_WHAT THE EXERCISE ASKS_:
For this listing, the lines between the one holding "R14: none -> 15 (FB, VX)" and the one holding "C8: 6.8uF (plus", inclusive, must be set down exactly.

_RECORDS FOR THE EXERCISE_:
■ ■ ■

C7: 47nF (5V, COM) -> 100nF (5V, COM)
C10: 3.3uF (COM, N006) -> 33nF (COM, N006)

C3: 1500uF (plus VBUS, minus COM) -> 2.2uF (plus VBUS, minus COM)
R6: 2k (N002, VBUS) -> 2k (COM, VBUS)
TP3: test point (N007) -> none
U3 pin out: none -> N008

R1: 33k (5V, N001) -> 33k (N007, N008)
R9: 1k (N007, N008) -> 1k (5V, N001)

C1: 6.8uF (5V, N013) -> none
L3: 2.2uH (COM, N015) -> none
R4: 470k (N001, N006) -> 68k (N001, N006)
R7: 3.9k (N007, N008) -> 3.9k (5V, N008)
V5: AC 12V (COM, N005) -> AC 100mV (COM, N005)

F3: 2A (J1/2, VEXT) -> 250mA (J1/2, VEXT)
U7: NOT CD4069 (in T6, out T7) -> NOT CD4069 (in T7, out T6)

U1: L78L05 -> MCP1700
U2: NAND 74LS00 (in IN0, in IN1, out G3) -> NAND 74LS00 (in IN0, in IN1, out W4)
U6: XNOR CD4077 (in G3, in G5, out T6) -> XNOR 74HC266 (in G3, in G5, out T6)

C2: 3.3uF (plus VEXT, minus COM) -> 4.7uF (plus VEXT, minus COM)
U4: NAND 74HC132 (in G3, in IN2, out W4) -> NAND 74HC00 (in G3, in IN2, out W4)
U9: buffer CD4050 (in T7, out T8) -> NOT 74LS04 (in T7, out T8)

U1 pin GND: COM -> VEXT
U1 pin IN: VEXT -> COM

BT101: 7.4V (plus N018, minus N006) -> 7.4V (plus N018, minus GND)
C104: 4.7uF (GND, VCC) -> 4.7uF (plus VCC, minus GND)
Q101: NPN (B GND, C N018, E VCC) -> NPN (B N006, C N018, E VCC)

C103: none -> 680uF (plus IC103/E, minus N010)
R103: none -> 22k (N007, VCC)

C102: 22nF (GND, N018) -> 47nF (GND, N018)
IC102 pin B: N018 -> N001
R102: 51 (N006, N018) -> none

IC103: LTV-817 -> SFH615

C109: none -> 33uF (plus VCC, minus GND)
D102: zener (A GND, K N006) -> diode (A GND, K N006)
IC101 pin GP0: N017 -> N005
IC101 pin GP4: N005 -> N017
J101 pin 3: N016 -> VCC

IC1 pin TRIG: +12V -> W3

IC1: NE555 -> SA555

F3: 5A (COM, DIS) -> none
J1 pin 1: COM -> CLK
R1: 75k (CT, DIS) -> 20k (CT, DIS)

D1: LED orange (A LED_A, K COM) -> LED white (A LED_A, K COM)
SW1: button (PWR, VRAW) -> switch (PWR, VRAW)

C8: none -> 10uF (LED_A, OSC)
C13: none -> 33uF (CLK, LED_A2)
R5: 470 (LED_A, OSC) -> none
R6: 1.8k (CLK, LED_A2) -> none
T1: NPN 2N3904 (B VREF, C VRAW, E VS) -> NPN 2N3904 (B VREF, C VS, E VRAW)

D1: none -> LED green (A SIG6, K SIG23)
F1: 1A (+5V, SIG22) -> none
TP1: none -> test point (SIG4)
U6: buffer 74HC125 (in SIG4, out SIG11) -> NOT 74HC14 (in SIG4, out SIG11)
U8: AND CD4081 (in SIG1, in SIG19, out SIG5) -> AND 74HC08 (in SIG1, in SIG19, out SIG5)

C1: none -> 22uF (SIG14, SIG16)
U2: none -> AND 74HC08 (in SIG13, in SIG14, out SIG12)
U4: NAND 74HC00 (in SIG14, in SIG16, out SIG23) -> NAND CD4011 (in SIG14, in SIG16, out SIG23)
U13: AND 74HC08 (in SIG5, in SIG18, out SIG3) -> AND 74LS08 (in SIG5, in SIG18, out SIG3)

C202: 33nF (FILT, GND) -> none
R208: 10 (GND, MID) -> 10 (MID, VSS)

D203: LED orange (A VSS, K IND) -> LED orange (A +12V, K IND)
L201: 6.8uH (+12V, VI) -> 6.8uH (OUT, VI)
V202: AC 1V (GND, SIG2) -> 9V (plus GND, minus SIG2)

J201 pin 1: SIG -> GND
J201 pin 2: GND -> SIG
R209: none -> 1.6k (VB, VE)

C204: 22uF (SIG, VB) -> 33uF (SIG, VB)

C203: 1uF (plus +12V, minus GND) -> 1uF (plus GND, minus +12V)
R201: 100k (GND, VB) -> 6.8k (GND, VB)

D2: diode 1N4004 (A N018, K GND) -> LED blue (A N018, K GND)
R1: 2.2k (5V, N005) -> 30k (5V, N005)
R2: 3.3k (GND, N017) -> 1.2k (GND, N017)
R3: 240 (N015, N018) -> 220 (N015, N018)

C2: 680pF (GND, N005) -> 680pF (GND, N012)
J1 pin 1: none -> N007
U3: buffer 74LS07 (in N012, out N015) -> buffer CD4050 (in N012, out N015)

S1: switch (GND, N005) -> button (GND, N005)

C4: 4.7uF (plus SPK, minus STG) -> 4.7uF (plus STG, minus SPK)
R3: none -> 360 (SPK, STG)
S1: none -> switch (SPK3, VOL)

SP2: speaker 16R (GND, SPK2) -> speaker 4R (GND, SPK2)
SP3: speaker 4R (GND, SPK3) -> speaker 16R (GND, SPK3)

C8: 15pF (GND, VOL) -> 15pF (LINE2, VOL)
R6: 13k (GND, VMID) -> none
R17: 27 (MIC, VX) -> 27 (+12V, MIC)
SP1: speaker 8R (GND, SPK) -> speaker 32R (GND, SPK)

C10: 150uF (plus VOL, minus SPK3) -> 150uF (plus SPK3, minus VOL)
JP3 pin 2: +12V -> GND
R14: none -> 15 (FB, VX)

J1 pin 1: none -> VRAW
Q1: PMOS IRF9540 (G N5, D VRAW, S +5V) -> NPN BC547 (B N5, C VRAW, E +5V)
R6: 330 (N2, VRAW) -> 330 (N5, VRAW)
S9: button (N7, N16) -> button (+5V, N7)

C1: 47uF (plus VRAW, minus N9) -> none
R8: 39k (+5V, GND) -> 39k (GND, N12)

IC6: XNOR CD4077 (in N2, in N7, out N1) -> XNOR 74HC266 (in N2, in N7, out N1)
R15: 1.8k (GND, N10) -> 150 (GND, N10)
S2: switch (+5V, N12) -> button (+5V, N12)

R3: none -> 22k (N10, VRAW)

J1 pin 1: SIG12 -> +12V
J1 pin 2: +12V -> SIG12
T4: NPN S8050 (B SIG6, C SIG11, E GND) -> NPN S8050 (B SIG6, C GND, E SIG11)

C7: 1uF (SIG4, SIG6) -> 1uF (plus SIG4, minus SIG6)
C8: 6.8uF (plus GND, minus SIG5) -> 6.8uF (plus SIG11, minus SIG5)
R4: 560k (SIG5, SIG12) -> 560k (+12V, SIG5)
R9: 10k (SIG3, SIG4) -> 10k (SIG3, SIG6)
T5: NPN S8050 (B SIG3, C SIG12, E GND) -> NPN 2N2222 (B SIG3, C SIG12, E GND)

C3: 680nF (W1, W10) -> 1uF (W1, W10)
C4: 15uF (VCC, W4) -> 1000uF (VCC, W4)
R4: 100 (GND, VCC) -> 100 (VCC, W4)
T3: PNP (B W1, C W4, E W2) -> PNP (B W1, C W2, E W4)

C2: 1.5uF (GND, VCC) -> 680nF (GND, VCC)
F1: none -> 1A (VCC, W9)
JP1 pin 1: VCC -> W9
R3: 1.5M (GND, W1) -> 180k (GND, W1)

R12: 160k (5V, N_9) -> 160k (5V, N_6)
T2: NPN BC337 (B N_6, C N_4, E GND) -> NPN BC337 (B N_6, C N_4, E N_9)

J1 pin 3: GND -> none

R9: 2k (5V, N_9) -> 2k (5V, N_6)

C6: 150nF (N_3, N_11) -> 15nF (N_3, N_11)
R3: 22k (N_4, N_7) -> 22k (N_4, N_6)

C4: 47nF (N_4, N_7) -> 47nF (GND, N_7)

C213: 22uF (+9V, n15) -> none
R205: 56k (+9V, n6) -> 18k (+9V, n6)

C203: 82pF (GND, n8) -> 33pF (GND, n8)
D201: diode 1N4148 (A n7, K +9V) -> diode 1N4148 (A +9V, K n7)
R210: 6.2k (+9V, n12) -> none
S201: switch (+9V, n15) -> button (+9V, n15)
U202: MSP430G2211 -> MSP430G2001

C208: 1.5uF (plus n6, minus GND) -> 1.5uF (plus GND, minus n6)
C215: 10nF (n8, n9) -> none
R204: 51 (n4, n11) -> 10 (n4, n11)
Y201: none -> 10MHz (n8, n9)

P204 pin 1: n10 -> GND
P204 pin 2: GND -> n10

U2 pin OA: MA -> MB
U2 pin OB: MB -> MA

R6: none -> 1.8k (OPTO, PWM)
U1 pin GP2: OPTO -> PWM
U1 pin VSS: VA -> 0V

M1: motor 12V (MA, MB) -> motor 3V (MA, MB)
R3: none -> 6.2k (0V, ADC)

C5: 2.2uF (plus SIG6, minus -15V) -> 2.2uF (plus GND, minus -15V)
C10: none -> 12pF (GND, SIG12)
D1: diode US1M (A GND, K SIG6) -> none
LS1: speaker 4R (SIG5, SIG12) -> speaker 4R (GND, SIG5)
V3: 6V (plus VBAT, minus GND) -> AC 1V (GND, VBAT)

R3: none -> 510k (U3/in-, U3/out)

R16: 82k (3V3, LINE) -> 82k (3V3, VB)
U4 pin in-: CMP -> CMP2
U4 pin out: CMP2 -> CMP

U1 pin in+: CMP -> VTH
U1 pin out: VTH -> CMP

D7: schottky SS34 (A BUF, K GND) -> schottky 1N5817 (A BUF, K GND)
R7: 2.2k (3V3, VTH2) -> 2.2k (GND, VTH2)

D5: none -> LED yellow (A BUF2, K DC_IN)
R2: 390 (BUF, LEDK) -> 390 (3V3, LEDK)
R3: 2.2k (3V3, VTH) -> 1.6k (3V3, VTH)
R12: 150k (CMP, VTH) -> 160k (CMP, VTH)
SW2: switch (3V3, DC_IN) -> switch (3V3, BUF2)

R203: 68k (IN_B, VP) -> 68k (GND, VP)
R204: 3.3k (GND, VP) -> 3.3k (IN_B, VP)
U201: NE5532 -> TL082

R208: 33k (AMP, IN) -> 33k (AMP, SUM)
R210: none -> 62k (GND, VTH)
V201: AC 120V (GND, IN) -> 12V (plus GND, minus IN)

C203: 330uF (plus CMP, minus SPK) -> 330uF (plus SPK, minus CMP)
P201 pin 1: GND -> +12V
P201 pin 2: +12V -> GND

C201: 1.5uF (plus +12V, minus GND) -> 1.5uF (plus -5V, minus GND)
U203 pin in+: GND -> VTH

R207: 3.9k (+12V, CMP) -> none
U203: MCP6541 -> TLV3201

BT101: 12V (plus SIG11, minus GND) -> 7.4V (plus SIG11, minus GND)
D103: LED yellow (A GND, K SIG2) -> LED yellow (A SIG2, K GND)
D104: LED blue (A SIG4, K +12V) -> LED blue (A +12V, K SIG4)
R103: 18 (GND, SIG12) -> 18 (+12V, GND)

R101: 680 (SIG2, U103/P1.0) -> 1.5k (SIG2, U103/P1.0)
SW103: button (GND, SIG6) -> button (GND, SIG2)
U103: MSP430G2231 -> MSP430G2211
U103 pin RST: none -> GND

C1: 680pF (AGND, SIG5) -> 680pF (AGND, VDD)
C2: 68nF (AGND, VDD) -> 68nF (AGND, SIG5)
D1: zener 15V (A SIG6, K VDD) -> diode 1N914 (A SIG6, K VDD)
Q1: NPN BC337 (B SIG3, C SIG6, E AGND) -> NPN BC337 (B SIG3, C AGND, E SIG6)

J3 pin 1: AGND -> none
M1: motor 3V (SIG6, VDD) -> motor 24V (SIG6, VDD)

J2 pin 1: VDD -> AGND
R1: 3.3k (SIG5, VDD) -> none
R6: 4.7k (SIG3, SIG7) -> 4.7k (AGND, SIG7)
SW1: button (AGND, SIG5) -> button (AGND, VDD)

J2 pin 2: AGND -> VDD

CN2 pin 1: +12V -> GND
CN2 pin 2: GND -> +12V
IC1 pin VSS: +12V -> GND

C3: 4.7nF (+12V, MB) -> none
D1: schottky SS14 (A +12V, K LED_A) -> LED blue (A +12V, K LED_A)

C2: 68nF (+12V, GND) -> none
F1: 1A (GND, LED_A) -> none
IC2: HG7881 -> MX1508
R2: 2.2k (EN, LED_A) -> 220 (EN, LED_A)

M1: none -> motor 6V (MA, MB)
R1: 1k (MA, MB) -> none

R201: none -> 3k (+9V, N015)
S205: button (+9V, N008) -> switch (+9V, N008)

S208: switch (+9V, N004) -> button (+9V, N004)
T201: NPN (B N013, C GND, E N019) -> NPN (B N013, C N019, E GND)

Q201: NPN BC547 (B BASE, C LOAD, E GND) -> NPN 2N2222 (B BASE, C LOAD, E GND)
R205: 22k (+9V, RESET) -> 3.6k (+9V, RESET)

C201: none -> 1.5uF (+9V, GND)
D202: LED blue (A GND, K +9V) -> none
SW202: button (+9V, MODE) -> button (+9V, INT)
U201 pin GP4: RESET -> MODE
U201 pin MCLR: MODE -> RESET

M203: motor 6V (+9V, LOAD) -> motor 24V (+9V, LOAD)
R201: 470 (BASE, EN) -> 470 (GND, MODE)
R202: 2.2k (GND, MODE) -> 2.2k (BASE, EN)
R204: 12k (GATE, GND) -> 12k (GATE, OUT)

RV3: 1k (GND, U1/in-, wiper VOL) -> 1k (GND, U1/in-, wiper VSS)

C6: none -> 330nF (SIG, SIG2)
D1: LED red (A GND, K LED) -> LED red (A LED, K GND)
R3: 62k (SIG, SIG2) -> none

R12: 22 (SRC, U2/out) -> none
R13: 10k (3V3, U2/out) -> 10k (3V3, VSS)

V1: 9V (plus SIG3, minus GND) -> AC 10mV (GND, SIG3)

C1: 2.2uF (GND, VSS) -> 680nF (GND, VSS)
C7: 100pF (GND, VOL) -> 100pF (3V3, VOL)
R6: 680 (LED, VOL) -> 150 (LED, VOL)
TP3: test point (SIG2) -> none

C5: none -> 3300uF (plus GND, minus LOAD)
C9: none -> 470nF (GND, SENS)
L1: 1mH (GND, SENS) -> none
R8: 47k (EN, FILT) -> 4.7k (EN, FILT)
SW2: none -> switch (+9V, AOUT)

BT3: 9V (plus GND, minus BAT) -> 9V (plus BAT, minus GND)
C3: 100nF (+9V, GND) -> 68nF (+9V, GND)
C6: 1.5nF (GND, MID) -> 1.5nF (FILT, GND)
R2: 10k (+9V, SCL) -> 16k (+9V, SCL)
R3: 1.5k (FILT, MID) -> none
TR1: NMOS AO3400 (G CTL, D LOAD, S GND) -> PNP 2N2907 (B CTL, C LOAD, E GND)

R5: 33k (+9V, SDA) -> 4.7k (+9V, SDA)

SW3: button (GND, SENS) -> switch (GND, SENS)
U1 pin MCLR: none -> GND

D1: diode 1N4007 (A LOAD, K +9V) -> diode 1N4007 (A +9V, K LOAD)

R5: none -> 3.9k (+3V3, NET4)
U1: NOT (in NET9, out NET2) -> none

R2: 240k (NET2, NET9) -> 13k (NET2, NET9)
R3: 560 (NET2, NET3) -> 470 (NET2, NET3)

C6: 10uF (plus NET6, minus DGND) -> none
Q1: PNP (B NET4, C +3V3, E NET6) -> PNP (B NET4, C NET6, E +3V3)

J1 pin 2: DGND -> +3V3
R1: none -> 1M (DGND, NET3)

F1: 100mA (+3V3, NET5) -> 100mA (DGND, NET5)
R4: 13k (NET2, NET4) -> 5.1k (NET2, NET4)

■ ■ ■

_RESPONSE_:
R14: none -> 15 (FB, VX)

J1 pin 1: none -> VRAW
Q1: PMOS IRF9540 (G N5, D VRAW, S +5V) -> NPN BC547 (B N5, C VRAW, E +5V)
R6: 330 (N2, VRAW) -> 330 (N5, VRAW)
S9: button (N7, N16) -> button (+5V, N7)

C1: 47uF (plus VRAW, minus N9) -> none
R8: 39k (+5V, GND) -> 39k (GND, N12)

IC6: XNOR CD4077 (in N2, in N7, out N1) -> XNOR 74HC266 (in N2, in N7, out N1)
R15: 1.8k (GND, N10) -> 150 (GND, N10)
S2: switch (+5V, N12) -> button (+5V, N12)

R3: none -> 22k (N10, VRAW)

J1 pin 1: SIG12 -> +12V
J1 pin 2: +12V -> SIG12
T4: NPN S8050 (B SIG6, C SIG11, E GND) -> NPN S8050 (B SIG6, C GND, E SIG11)

C7: 1uF (SIG4, SIG6) -> 1uF (plus SIG4, minus SIG6)
C8: 6.8uF (plus GND, minus SIG5) -> 6.8uF (plus SIG11, minus SIG5)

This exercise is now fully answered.